- [What you should do] The answer must be an exact transcription of every record.

=== Provided material ===

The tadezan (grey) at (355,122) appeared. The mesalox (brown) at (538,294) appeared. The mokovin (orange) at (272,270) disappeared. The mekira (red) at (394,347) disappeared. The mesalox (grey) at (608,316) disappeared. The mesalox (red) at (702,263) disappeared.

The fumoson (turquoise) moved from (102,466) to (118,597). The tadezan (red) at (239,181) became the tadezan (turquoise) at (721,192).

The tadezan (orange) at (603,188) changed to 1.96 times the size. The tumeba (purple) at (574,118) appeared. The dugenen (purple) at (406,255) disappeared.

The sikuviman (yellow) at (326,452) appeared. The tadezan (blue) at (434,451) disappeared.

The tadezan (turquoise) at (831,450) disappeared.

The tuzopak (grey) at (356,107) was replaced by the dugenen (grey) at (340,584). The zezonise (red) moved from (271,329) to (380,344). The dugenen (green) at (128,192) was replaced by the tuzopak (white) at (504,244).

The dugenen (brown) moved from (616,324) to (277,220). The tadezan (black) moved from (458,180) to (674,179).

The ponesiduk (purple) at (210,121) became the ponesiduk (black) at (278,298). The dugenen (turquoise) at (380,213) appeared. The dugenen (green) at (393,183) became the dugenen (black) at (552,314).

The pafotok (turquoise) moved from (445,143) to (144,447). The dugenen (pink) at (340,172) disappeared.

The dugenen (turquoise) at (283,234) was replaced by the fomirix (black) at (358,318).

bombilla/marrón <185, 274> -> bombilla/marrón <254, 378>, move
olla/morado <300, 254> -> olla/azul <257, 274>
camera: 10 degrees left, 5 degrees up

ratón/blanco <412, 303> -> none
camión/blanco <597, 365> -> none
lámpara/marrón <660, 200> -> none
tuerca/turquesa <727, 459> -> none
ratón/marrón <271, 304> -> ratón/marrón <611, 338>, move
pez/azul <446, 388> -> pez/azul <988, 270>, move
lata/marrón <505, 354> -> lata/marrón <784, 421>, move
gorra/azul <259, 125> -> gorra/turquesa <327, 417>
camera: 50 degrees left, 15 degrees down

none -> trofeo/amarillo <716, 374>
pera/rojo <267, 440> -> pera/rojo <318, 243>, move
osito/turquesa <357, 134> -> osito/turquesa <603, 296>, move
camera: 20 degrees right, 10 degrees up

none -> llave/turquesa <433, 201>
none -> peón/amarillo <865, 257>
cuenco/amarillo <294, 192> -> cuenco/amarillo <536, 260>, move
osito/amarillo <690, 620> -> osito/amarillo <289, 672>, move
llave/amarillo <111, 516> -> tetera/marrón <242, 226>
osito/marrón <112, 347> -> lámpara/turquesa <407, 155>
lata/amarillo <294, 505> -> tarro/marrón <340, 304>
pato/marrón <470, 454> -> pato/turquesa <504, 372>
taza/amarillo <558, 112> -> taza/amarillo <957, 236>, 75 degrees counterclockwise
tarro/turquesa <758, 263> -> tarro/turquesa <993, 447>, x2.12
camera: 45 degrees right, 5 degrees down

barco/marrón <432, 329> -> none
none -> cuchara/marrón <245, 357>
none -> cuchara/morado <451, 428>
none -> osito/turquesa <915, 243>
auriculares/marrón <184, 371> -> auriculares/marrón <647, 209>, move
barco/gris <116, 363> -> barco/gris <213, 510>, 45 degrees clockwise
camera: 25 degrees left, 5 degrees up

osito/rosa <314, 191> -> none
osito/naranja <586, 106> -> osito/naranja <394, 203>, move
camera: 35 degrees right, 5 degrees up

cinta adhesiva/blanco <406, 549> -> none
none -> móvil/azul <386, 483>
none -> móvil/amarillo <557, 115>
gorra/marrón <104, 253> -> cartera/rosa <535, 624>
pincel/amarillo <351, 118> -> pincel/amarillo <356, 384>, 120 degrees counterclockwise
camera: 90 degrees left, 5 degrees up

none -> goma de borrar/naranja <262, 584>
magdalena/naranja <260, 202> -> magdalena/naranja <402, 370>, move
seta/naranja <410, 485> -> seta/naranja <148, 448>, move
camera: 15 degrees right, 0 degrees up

===

- [Solution to the problem]
The tadezan (grey) at (355,122) appeared. The mesalox (brown) at (538,294) appeared. The mokovin (orange) at (272,270) disappeared. The mekira (red) at (394,347) disappeared. The mesalox (grey) at (608,316) disappeared. The mesalox (red) at (702,263) disappeared.

The fumoson (turquoise) moved from (102,466) to (118,597). The tadezan (red) at (239,181) became the tadezan (turquoise) at (721,192).

The tadezan (orange) at (603,188) changed to 1.96 times the size. The tumeba (purple) at (574,118) appeared. The dugenen (purple) at (406,255) disappeared.

The sikuviman (yellow) at (326,452) appeared. The tadezan (blue) at (434,451) disappeared.

The tadezan (turquoise) at (831,450) disappeared.

The tuzopak (grey) at (356,107) was replaced by the dugenen (grey) at (340,584). The zezonise (red) moved from (271,329) to (380,344). The dugenen (green) at (128,192) was replaced by the tuzopak (white) at (504,244).

The dugenen (brown) moved from (616,324) to (277,220). The tadezan (black) moved from (458,180) to (674,179).

The ponesiduk (purple) at (210,121) became the ponesiduk (black) at (278,298). The dugenen (turquoise) at (380,213) appeared. The dugenen (green) at (393,183) became the dugenen (black) at (552,314).

The pafotok (turquoise) moved from (445,143) to (144,447). The dugenen (pink) at (340,172) disappeared.

The dugenen (turquoise) at (283,234) was replaced by the fomirix (black) at (358,318).

bombilla/marrón <185, 274> -> bombilla/marrón <254, 378>, move
olla/morado <300, 254> -> olla/azul <257, 274>
camera: 10 degrees left, 5 degrees up

ratón/blanco <412, 303> -> none
camión/blanco <597, 365> -> none
lámpara/marrón <660, 200> -> none
tuerca/turquesa <727, 459> -> none
ratón/marrón <271, 304> -> ratón/marrón <611, 338>, move
pez/azul <446, 388> -> pez/azul <988, 270>, move
lata/marrón <505, 354> -> lata/marrón <784, 421>, move
gorra/azul <259, 125> -> gorra/turquesa <327, 417>
camera: 50 degrees left, 15 degrees down

none -> trofeo/amarillo <716, 374>
pera/rojo <267, 440> -> pera/rojo <318, 243>, move
osito/turquesa <357, 134> -> osito/turquesa <603, 296>, move
camera: 20 degrees right, 10 degrees up

none -> llave/turquesa <433, 201>
none -> peón/amarillo <865, 257>
cuenco/amarillo <294, 192> -> cuenco/amarillo <536, 260>, move
osito/amarillo <690, 620> -> osito/amarillo <289, 672>, move
llave/amarillo <111, 516> -> tetera/marrón <242, 226>
osito/marrón <112, 347> -> lámpara/turquesa <407, 155>
lata/amarillo <294, 505> -> tarro/marrón <340, 304>
pato/marrón <470, 454> -> pato/turquesa <504, 372>
taza/amarillo <558, 112> -> taza/amarillo <957, 236>, 75 degrees counterclockwise
tarro/turquesa <758, 263> -> tarro/turquesa <993, 447>, x2.12
camera: 45 degrees right, 5 degrees down

barco/marrón <432, 329> -> none
none -> cuchara/marrón <245, 357>
none -> cuchara/morado <451, 428>
none -> osito/turquesa <915, 243>
auriculares/marrón <184, 371> -> auriculares/marrón <647, 209>, move
barco/gris <116, 363> -> barco/gris <213, 510>, 45 degrees clockwise
camera: 25 degrees left, 5 degrees up

osito/rosa <314, 191> -> none
osito/naranja <586, 106> -> osito/naranja <394, 203>, move
camera: 35 degrees right, 5 degrees up

cinta adhesiva/blanco <406, 549> -> none
none -> móvil/azul <386, 483>
none -> móvil/amarillo <557, 115>
gorra/marrón <104, 253> -> cartera/rosa <535, 624>
pincel/amarillo <351, 118> -> pincel/amarillo <356, 384>, 120 degrees counterclockwise
camera: 90 degrees left, 5 degrees up

none -> goma de borrar/naranja <262, 584>
magdalena/naranja <260, 202> -> magdalena/naranja <402, 370>, move
seta/naranja <410, 485> -> seta/naranja <148, 448>, move
camera: 15 degrees right, 0 degrees up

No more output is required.